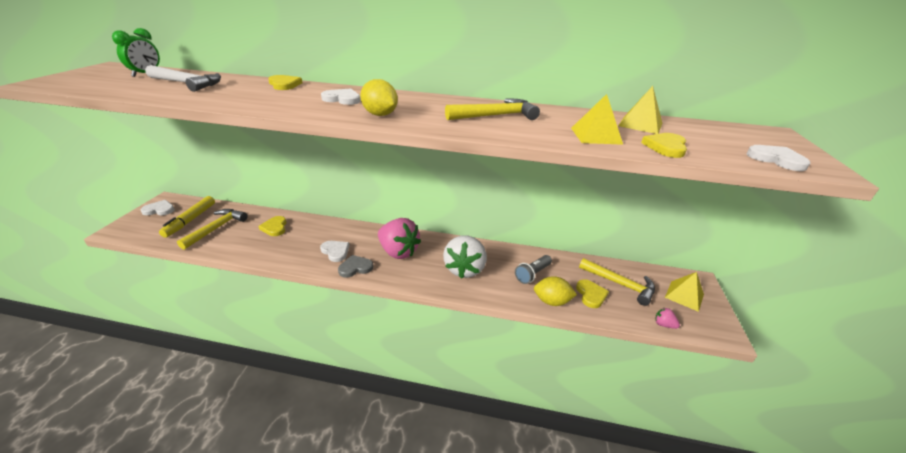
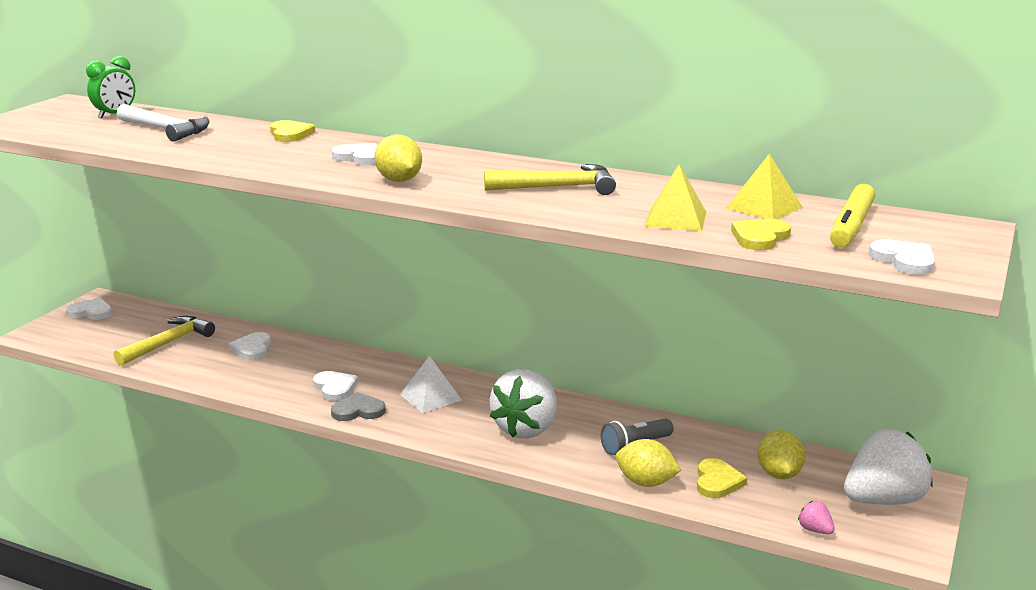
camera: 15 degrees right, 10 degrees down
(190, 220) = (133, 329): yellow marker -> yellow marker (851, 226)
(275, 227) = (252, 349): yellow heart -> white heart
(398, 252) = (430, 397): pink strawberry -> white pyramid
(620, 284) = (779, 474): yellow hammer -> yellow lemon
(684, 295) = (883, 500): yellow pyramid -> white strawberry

********************

ACTIVITY: Everything from the line with "(620, 284) = (779, 474): yellow" through the last line of the data above, please return word for word, and no other line.

EXPECTED OUTPUT:
(620, 284) = (779, 474): yellow hammer -> yellow lemon
(684, 295) = (883, 500): yellow pyramid -> white strawberry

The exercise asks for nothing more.